[What you need to do]: Every entry below is to be copied exactly, with nothing omitted.

[[ Data open ]]

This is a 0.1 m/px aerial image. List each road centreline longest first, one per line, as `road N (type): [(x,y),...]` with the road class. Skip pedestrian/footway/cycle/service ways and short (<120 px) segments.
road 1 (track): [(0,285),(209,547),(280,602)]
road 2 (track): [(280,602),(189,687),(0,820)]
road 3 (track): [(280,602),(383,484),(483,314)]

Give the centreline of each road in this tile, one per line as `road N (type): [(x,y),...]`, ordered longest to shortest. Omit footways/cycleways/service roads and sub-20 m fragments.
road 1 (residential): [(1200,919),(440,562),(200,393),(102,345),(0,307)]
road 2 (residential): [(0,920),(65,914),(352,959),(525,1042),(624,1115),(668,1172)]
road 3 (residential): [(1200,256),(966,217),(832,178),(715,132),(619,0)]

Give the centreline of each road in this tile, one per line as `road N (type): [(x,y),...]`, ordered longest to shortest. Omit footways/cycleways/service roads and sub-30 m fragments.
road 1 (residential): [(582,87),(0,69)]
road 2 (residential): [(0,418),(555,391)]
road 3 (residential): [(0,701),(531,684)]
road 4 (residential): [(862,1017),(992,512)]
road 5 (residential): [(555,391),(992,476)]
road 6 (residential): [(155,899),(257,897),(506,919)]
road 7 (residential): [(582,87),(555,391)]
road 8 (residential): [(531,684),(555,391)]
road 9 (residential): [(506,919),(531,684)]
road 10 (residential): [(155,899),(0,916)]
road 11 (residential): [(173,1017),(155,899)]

[[ Data closed ]]

[Task solution]:
This is a 0.1 m/px aerial image. List each road centreline longest first, one per line, as `road N (type): [(x,y),...]` with the road class. Skip pedestrian/footway/cycle/service ways and short (<120 px) segments.
road 1 (track): [(0,285),(209,547),(280,602)]
road 2 (track): [(280,602),(189,687),(0,820)]
road 3 (track): [(280,602),(383,484),(483,314)]

Give the centreline of each road in this tile, one per line as `road N (type): [(x,y),...]`, ordered longest to shortest. Omit footways/cycleways/service roads and sub-20 m fragments.
road 1 (residential): [(1200,919),(440,562),(200,393),(102,345),(0,307)]
road 2 (residential): [(0,920),(65,914),(352,959),(525,1042),(624,1115),(668,1172)]
road 3 (residential): [(1200,256),(966,217),(832,178),(715,132),(619,0)]

Give the centreline of each road in this tile, one per line as `road N (type): [(x,y),...]`, ordered longest to shortest. Omit footways/cycleways/service roads and sub-30 m fragments.
road 1 (residential): [(582,87),(0,69)]
road 2 (residential): [(0,418),(555,391)]
road 3 (residential): [(0,701),(531,684)]
road 4 (residential): [(862,1017),(992,512)]
road 5 (residential): [(555,391),(992,476)]
road 6 (residential): [(155,899),(257,897),(506,919)]
road 7 (residential): [(582,87),(555,391)]
road 8 (residential): [(531,684),(555,391)]
road 9 (residential): [(506,919),(531,684)]
road 10 (residential): [(155,899),(0,916)]
road 11 (residential): [(173,1017),(155,899)]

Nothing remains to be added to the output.